Work to complete: In the listing below, find the line with "Roboter [grau] [617" and the line with "Bowlingkegel [rosa] [168". Repeat those two lines and all lines between them exactly.

Records for the task:
● ● ● ●

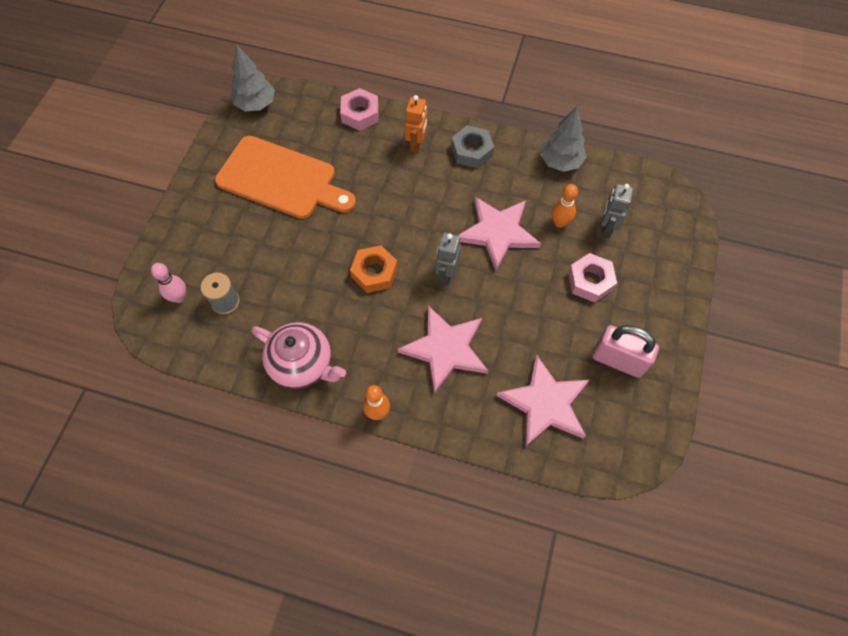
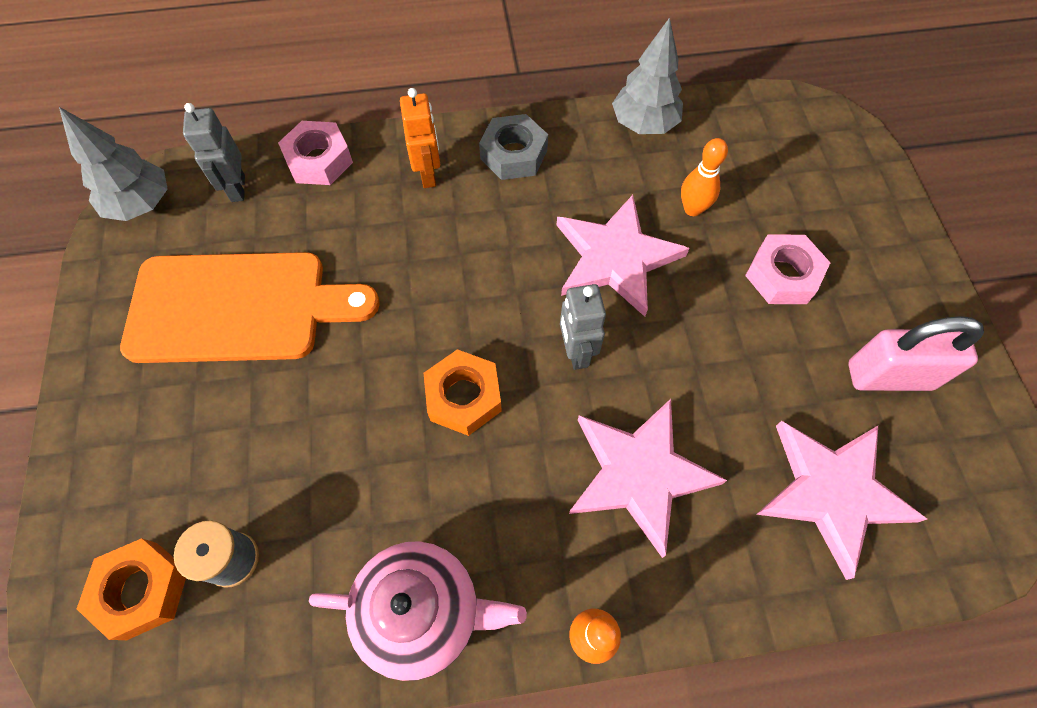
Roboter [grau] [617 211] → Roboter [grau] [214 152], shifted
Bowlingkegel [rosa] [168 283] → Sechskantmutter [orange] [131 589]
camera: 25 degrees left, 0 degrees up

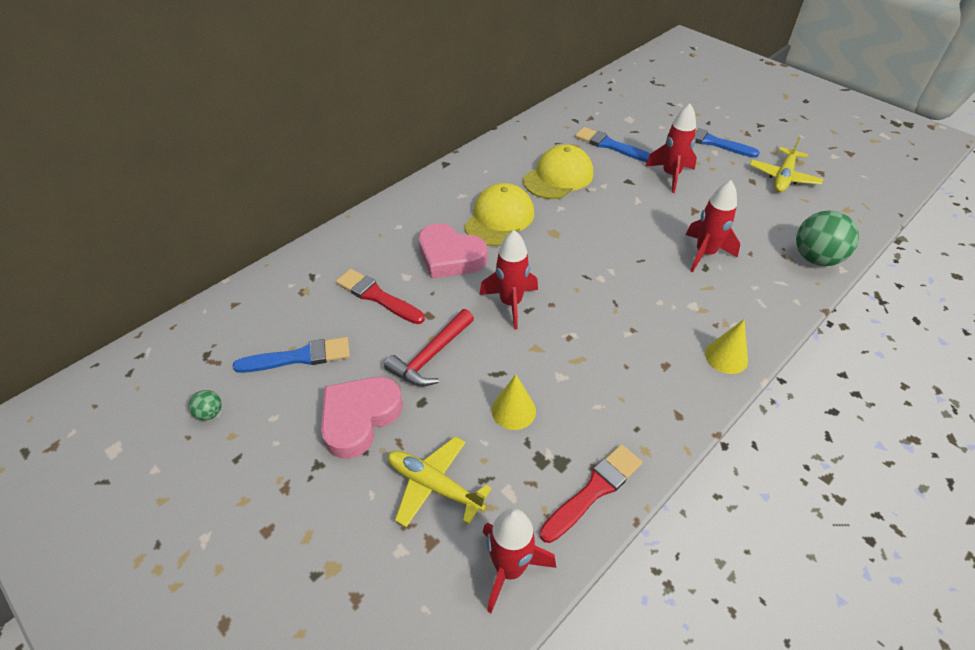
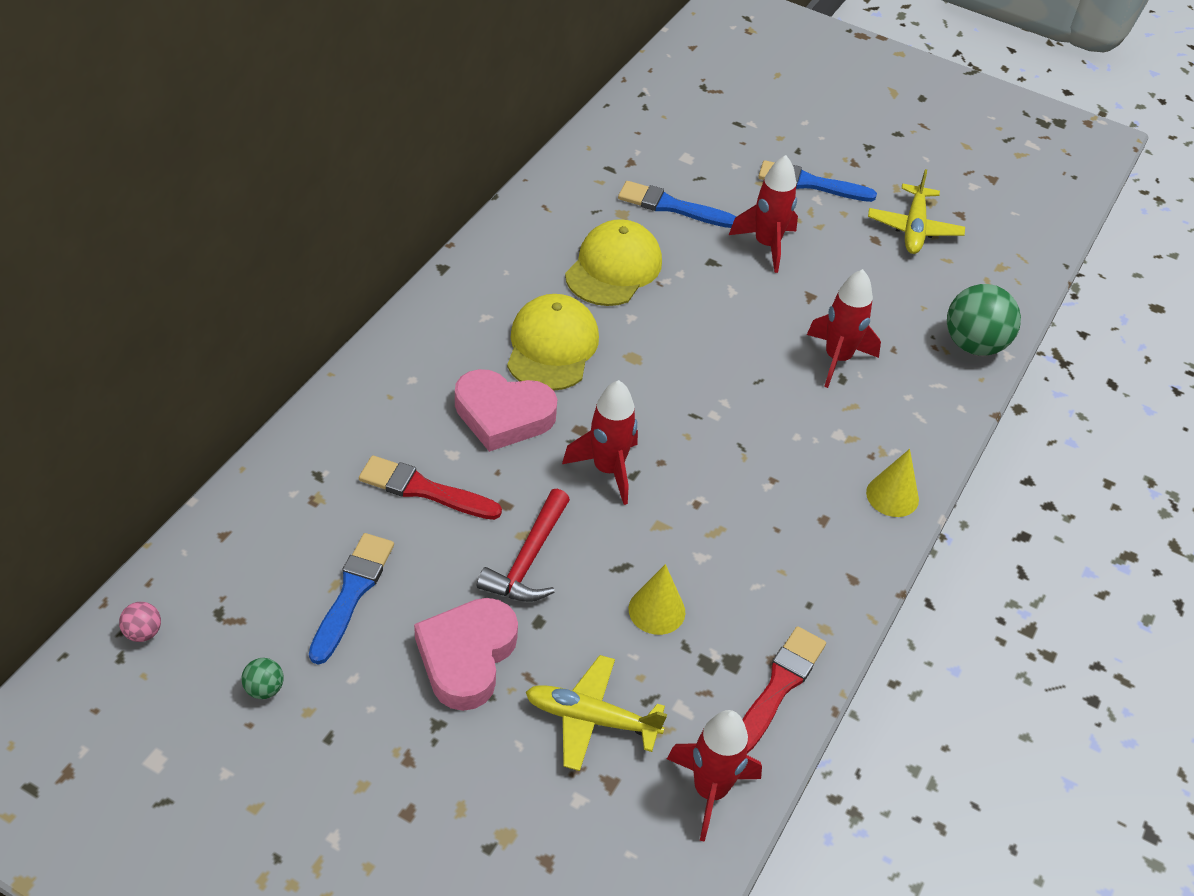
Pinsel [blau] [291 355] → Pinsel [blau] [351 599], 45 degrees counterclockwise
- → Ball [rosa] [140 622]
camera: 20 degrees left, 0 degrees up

● ● ● ●

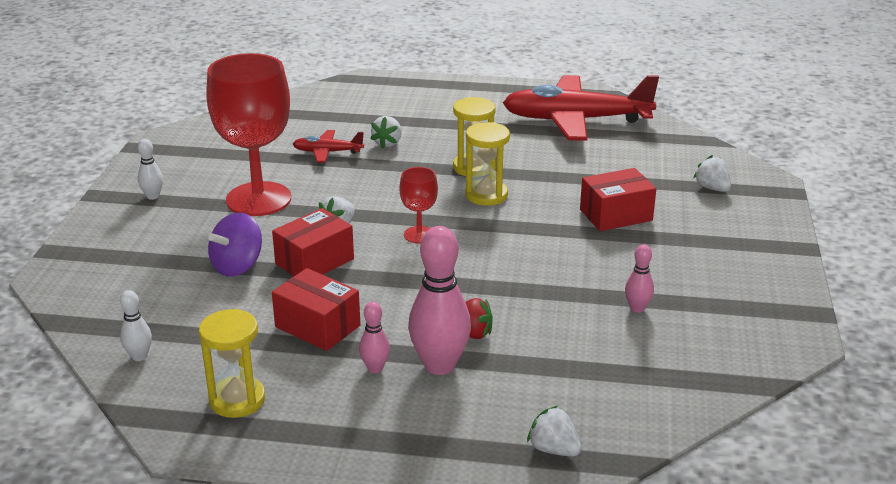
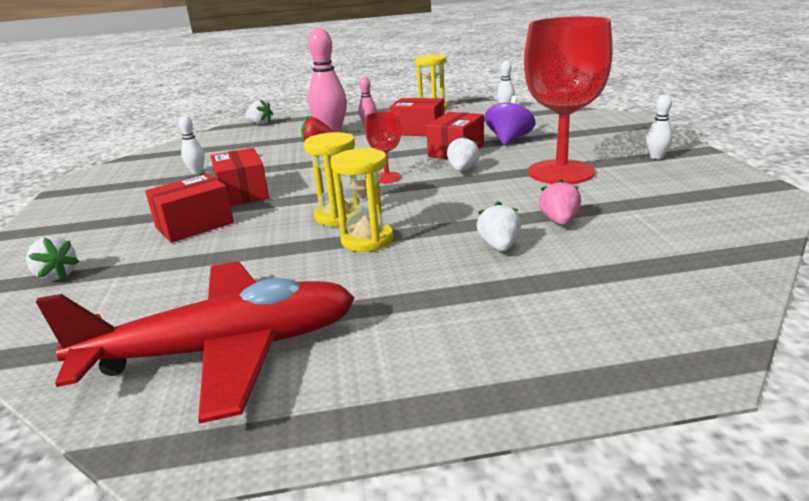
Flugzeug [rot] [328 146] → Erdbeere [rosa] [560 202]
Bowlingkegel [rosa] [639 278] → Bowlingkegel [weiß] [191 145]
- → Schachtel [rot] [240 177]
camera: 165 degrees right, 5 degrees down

● ● ● ●

Exercise solution:
Roboter [grau] [617 211] → Roboter [grau] [214 152], shifted
Bowlingkegel [rosa] [168 283] → Sechskantmutter [orange] [131 589]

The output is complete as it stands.